Only one span of the listing below should come back. It runs from the line with "D5: none -> LED (A n14, K GND)" through the line with "R9: 6.8k (3V3, n8) -> 1k (3V3, n8)", and each of its lines must be reproduced exactly.

### Available records
------------

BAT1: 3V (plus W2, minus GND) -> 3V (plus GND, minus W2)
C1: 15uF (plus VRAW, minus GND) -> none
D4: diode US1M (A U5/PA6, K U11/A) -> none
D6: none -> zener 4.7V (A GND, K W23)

------------

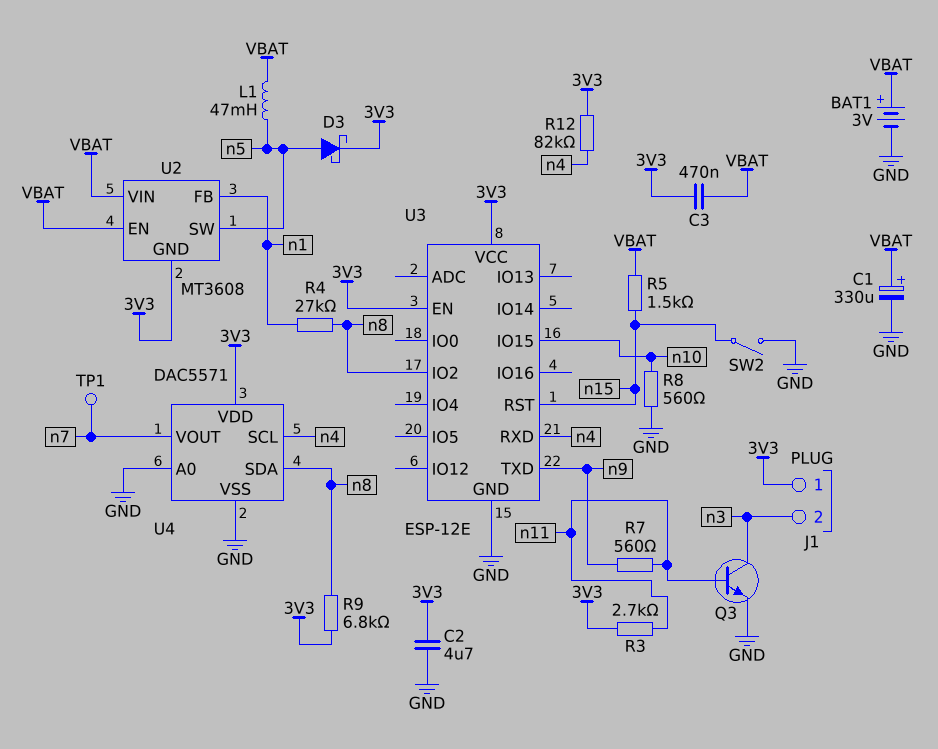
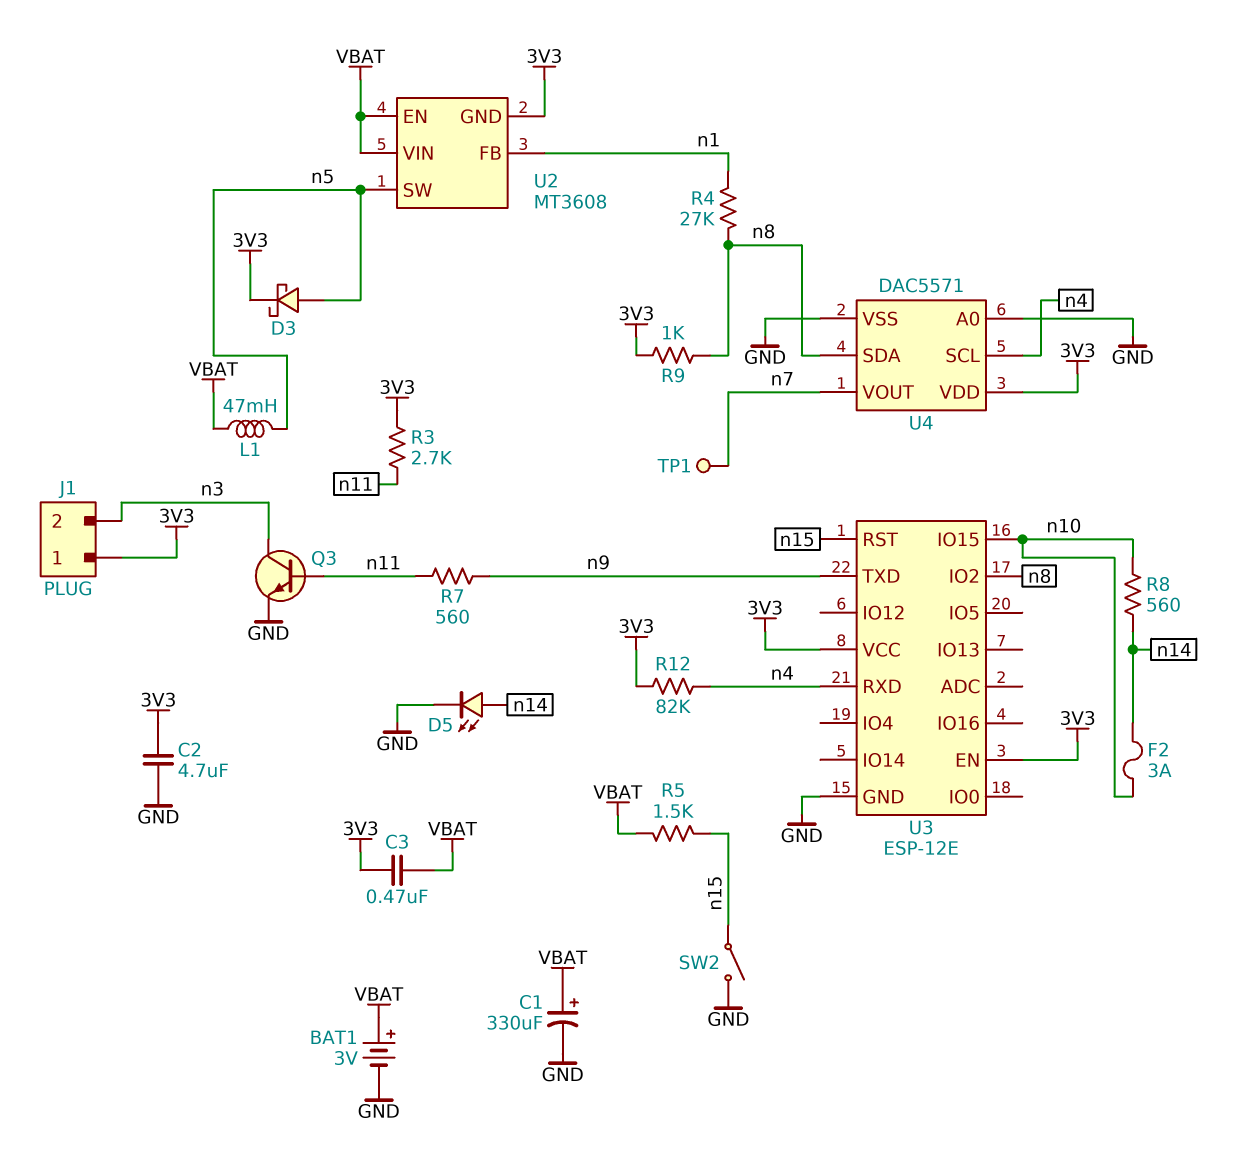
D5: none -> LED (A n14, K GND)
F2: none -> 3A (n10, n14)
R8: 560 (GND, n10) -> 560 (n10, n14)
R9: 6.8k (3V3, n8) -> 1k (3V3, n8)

------------

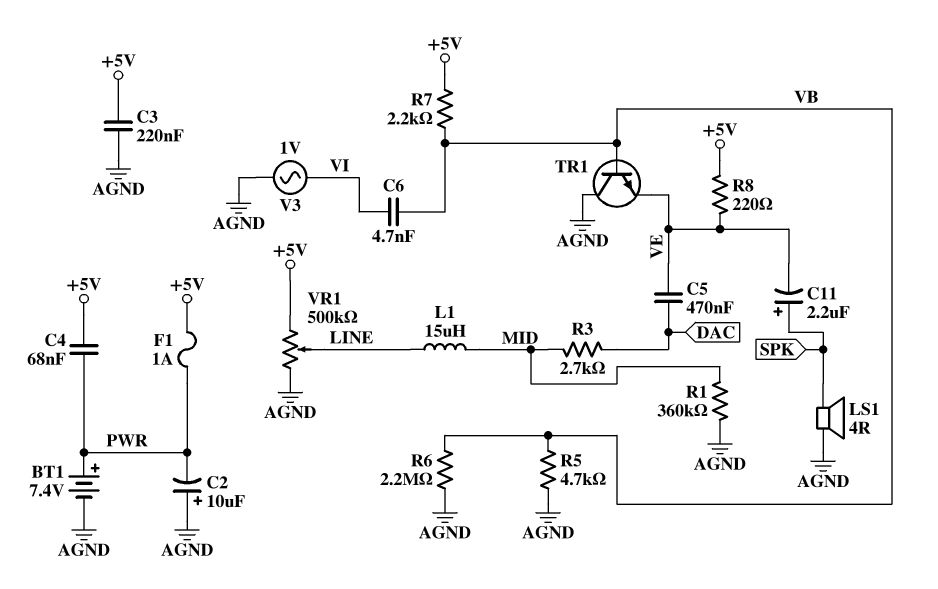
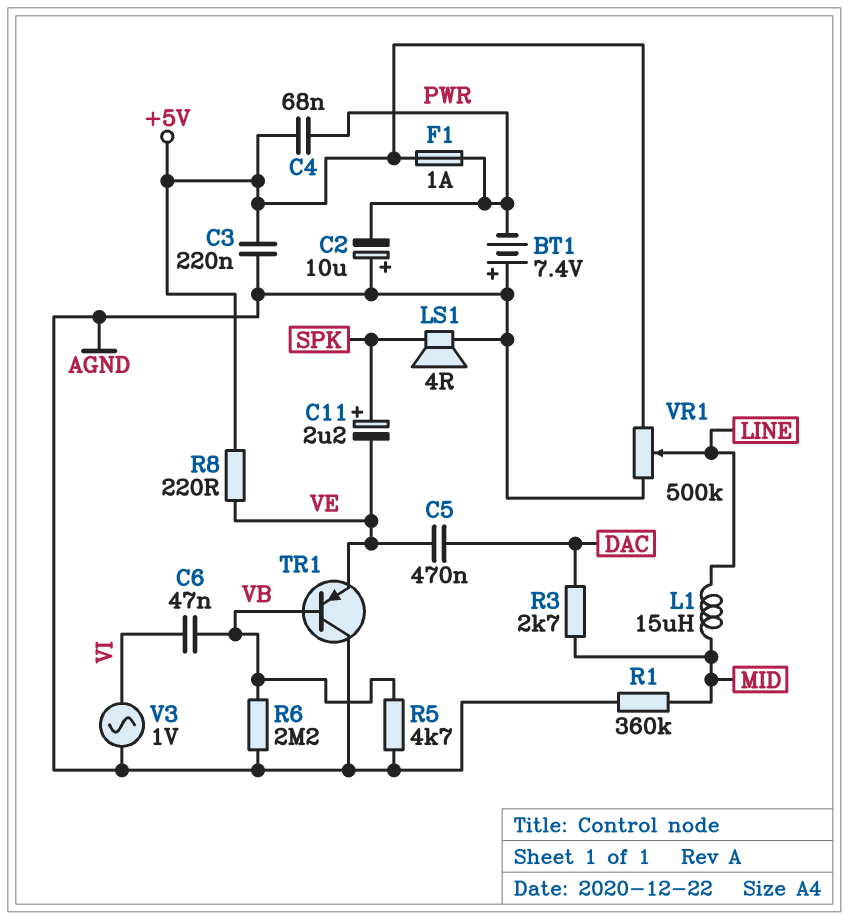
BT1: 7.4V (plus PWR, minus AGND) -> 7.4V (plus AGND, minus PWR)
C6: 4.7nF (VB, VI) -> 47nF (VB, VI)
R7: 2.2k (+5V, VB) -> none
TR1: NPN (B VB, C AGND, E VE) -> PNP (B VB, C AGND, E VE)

------------

### Exercise result
D5: none -> LED (A n14, K GND)
F2: none -> 3A (n10, n14)
R8: 560 (GND, n10) -> 560 (n10, n14)
R9: 6.8k (3V3, n8) -> 1k (3V3, n8)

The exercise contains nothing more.